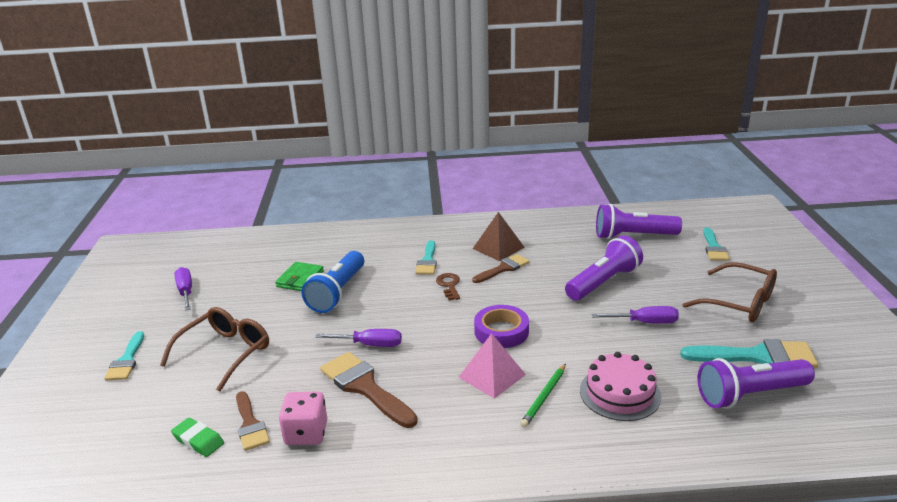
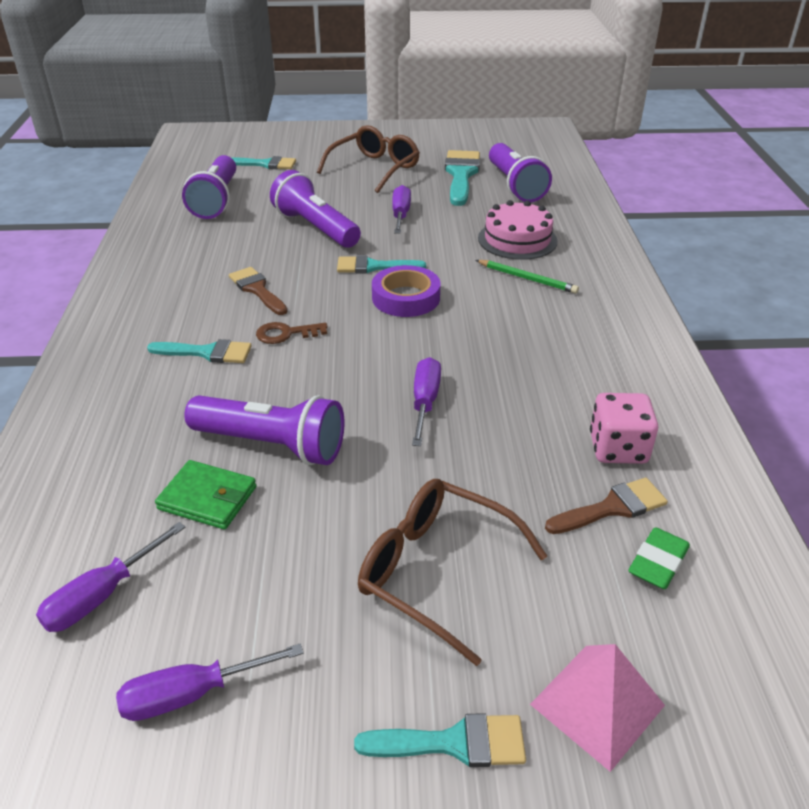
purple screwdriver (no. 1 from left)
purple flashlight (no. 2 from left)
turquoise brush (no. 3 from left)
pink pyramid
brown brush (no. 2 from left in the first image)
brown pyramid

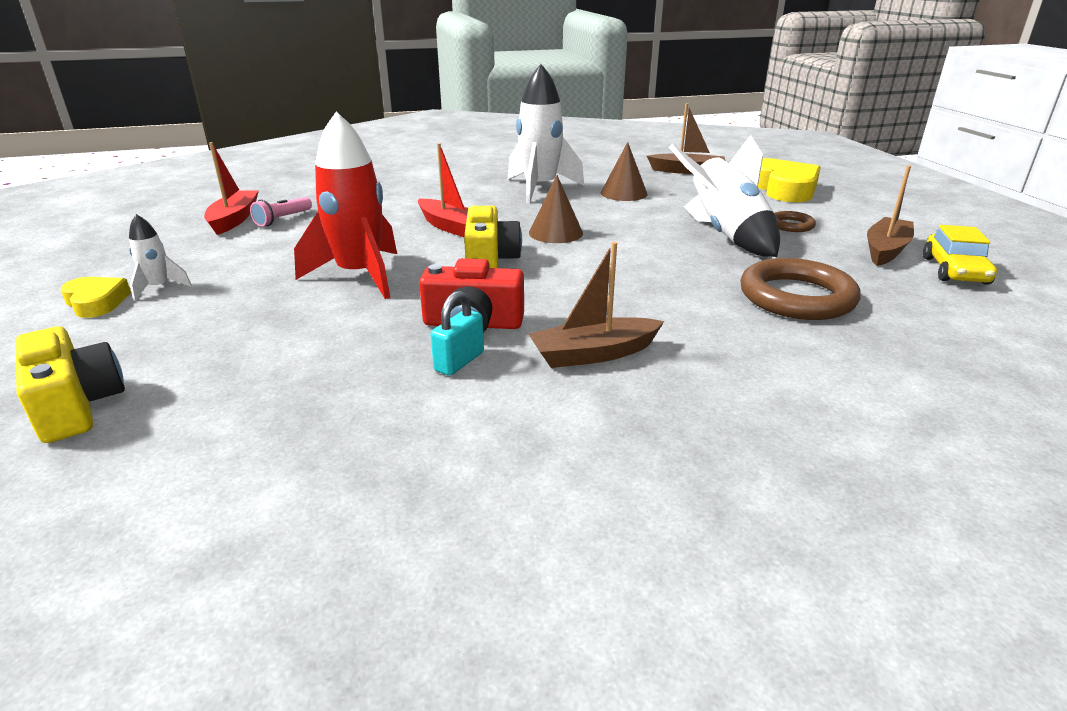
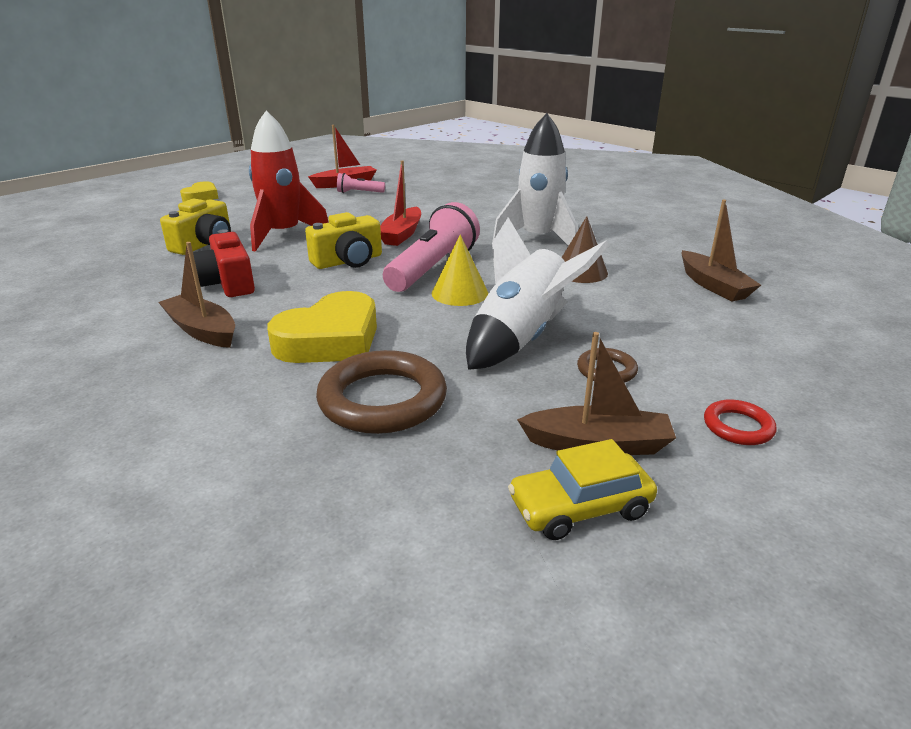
yellow camera (no. 1 from left)
yellow heart (no. 2 from left)
pink flashlight (no. 2 from left)
yellow cone
red ring
white rocket (no. 1 from left in the first image)
turquoise padlock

__________________________________________________

*What is needed*:
Pictures are not part of the copy. Restate everything else in the listing word for word.

*Solution to this exercise*:
purple screwdriver (no. 1 from left)
purple flashlight (no. 2 from left)
turquoise brush (no. 3 from left)
pink pyramid
brown brush (no. 2 from left in the first image)
brown pyramid

yellow camera (no. 1 from left)
yellow heart (no. 2 from left)
pink flashlight (no. 2 from left)
yellow cone
red ring
white rocket (no. 1 from left in the first image)
turquoise padlock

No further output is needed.